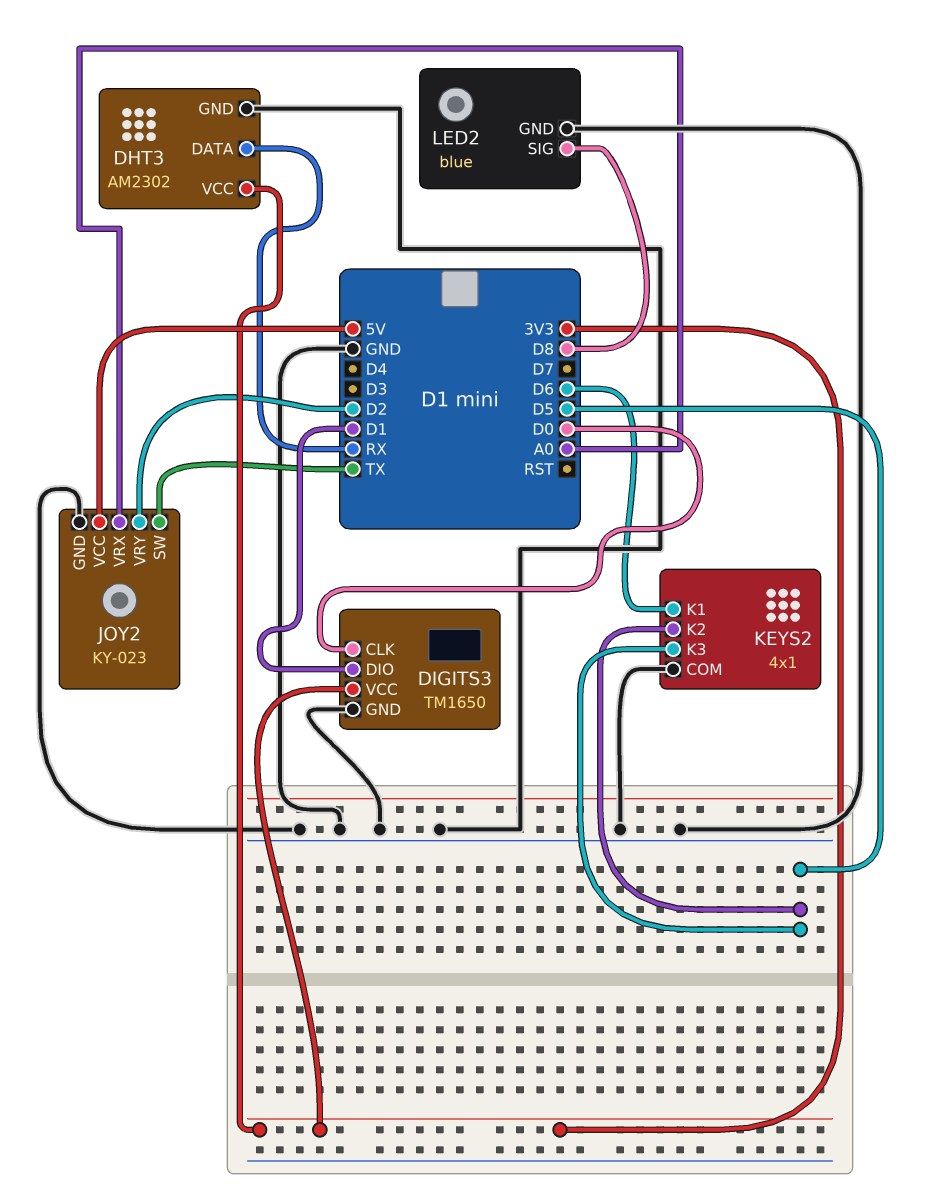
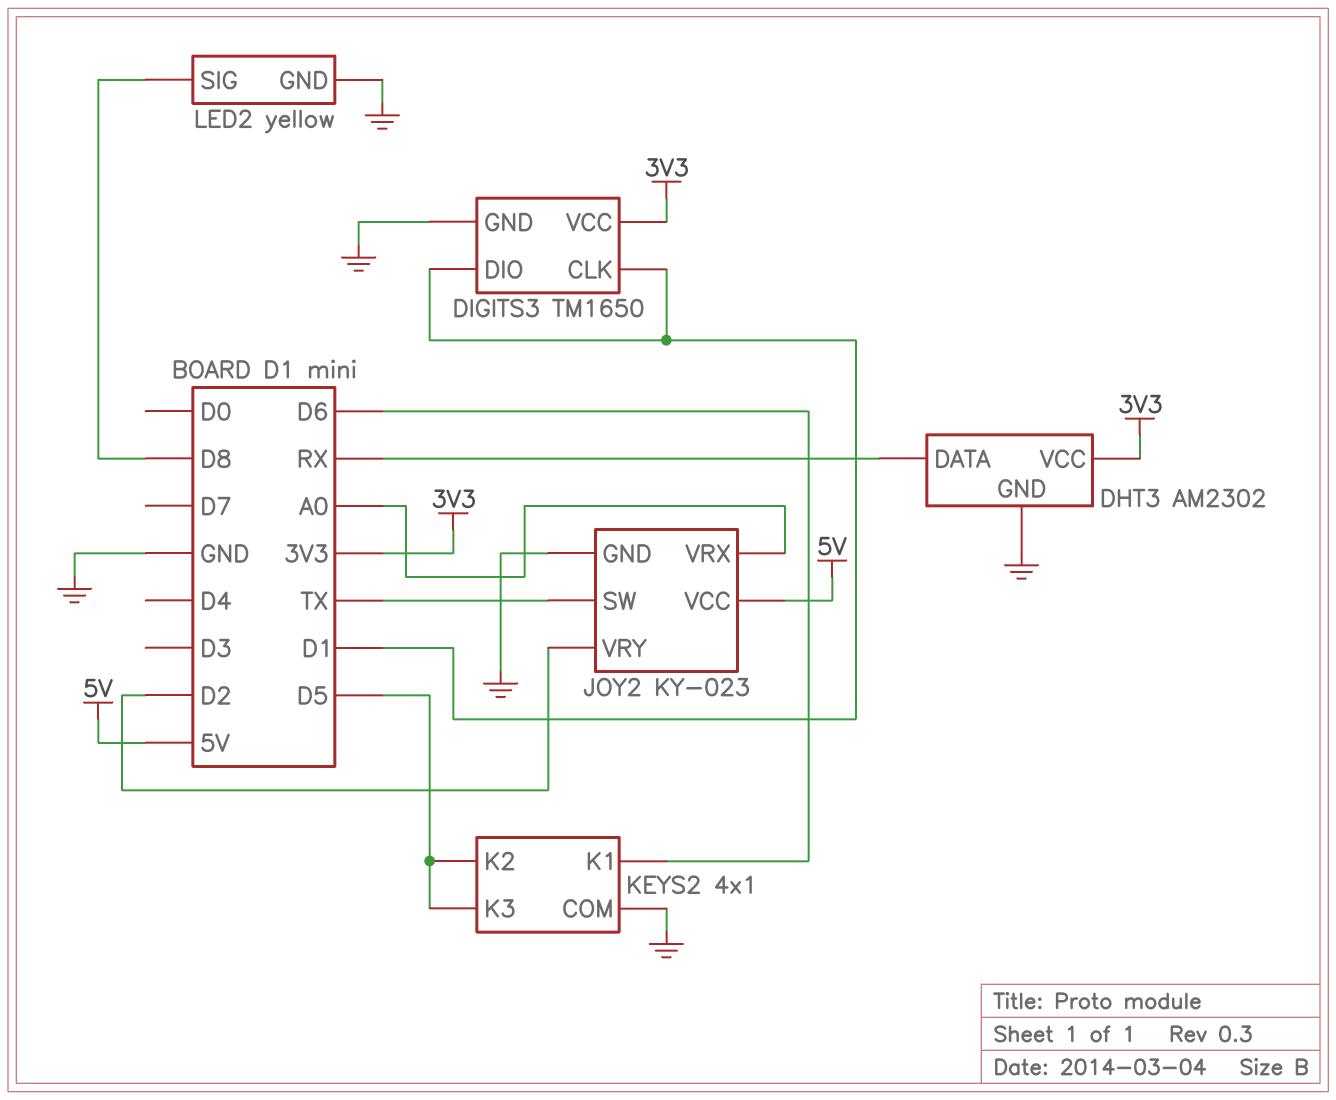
DIGITS3 pin CLK: D0 -> D1
LED2: blue -> yellow

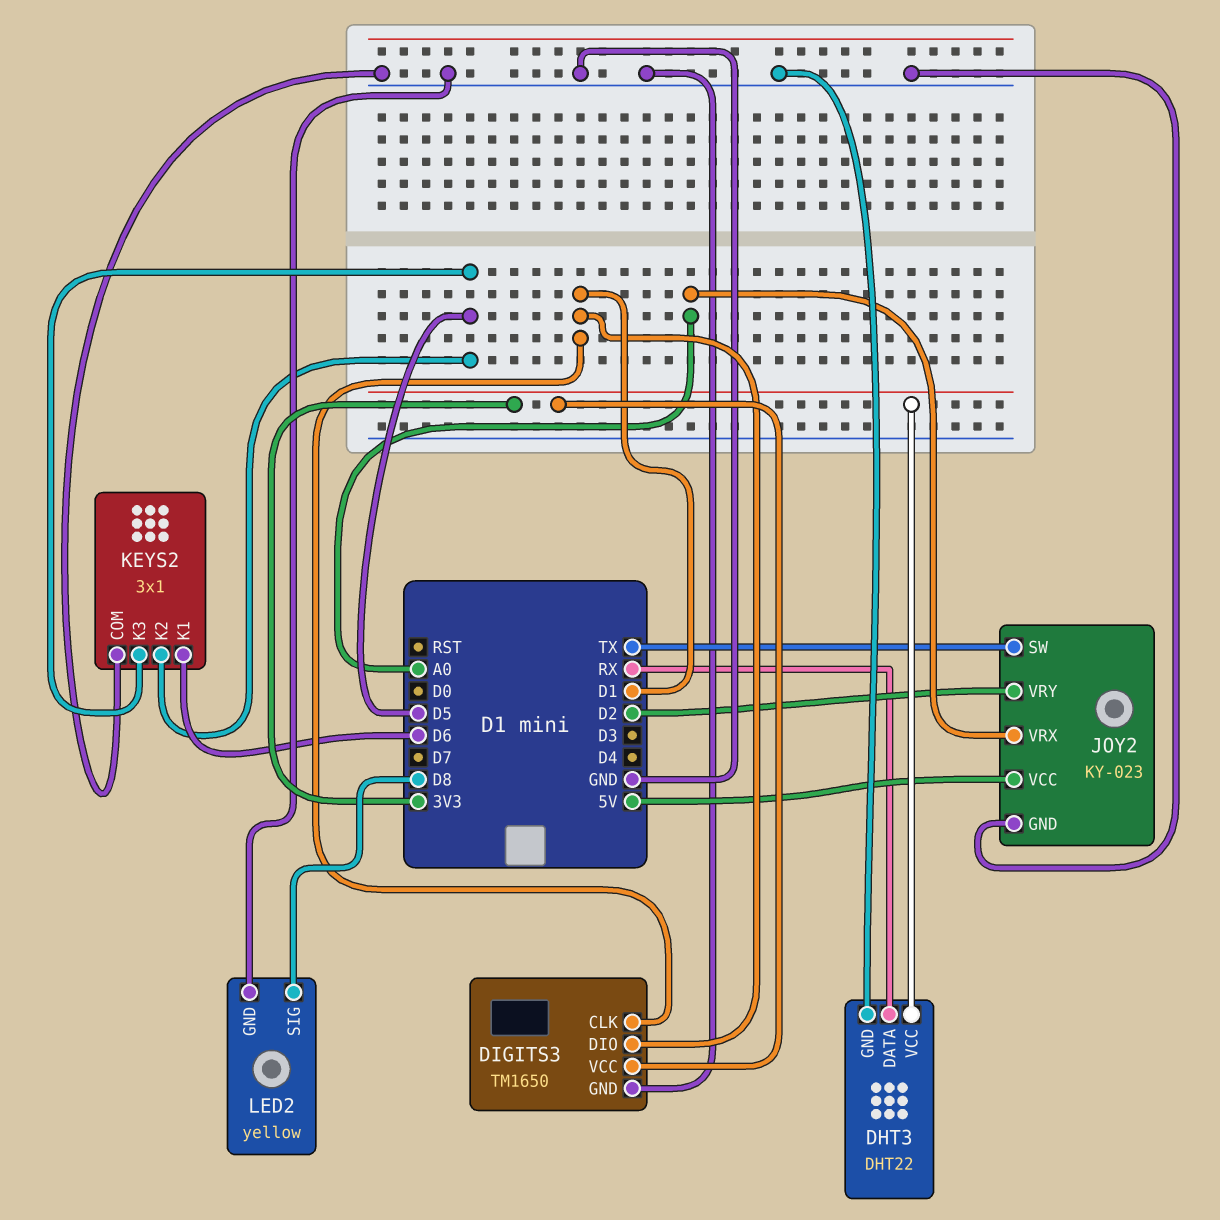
DHT3: AM2302 -> DHT22
KEYS2: 4x1 -> 3x1

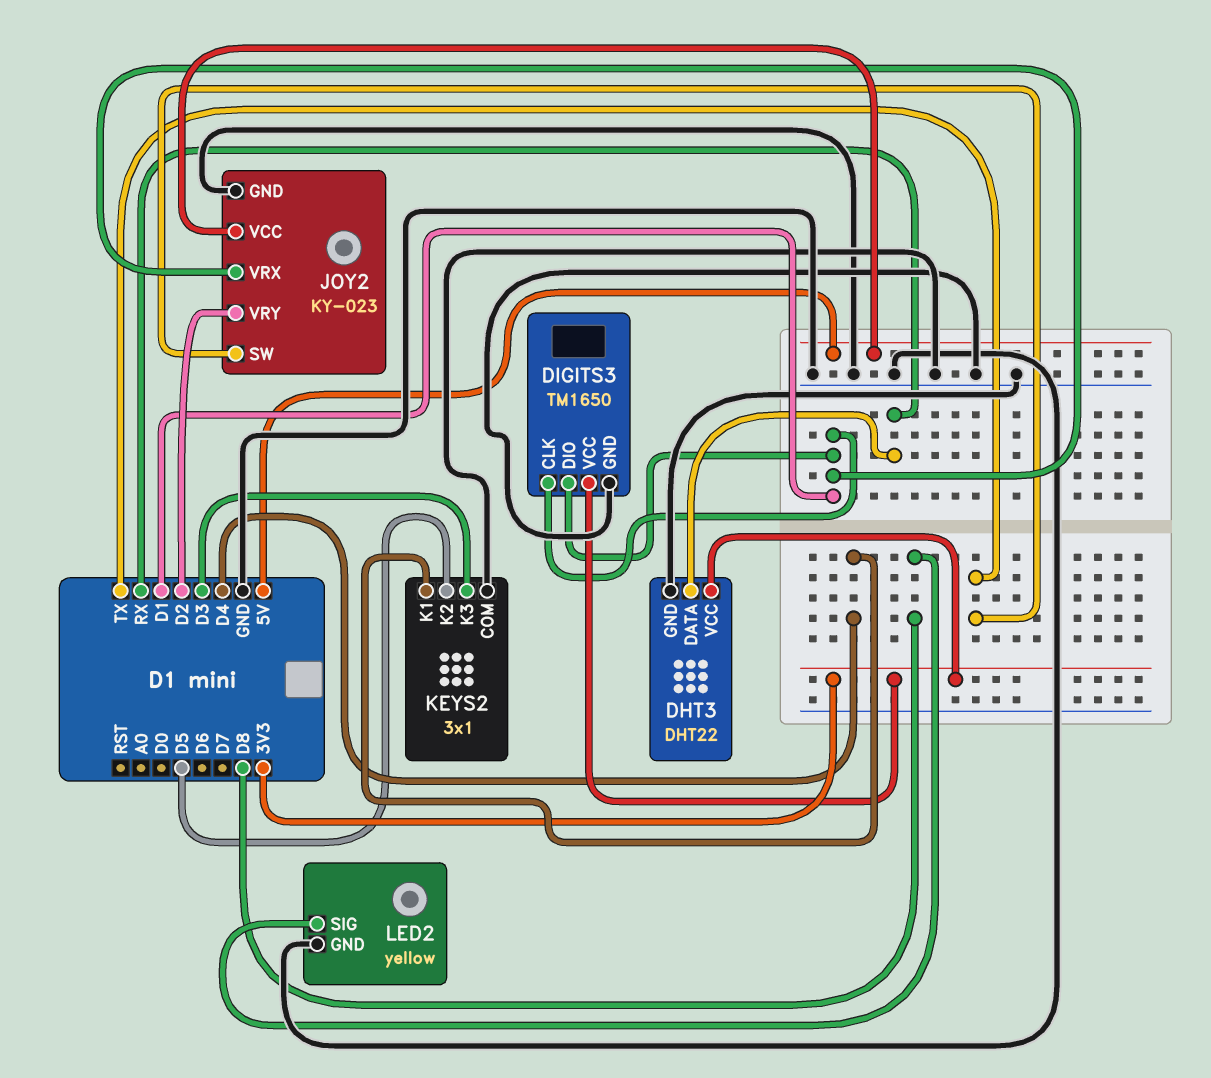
JOY2 pin VRX: A0 -> D1
KEYS2 pin K1: D6 -> D4
KEYS2 pin K3: D5 -> D3

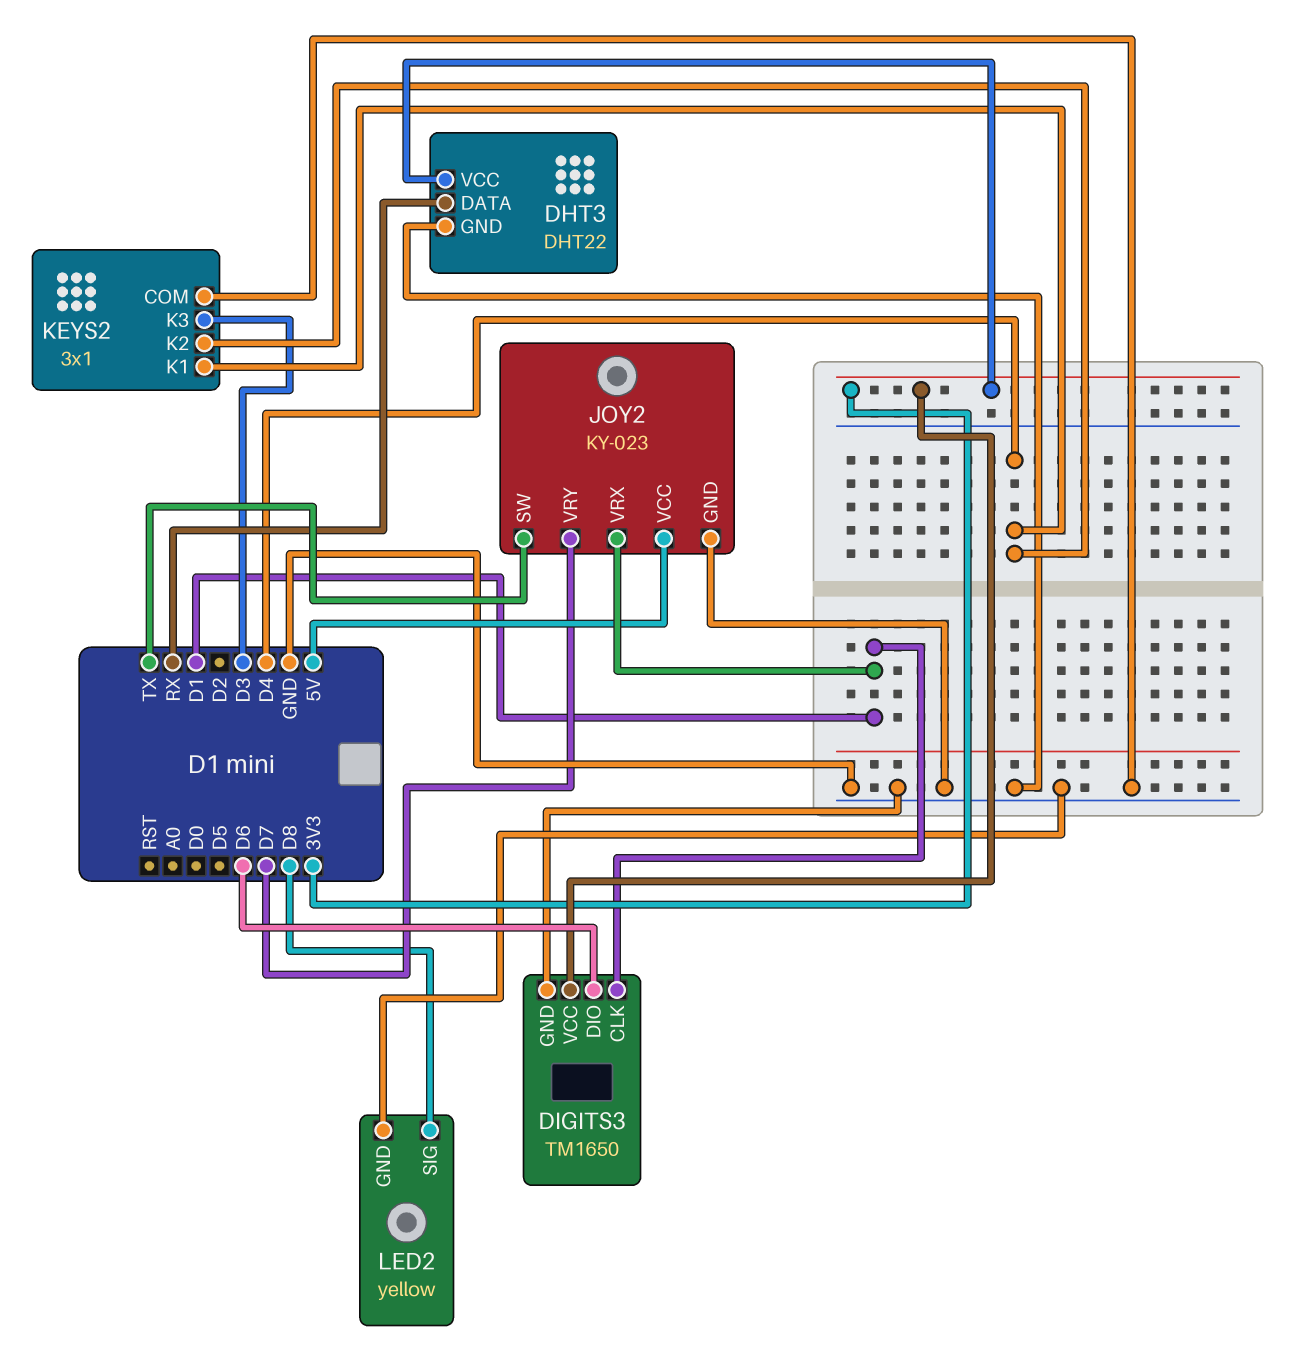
DIGITS3 pin DIO: D1 -> D6
JOY2 pin VRY: D2 -> D7
KEYS2 pin K2: D5 -> D4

•••••

WHAT THE TASK ASKS – Exactly as given, set down each line of the material, but include no pictures.

EXERCISE SOLUTION –
DIGITS3 pin CLK: D0 -> D1
LED2: blue -> yellow

DHT3: AM2302 -> DHT22
KEYS2: 4x1 -> 3x1

JOY2 pin VRX: A0 -> D1
KEYS2 pin K1: D6 -> D4
KEYS2 pin K3: D5 -> D3

DIGITS3 pin DIO: D1 -> D6
JOY2 pin VRY: D2 -> D7
KEYS2 pin K2: D5 -> D4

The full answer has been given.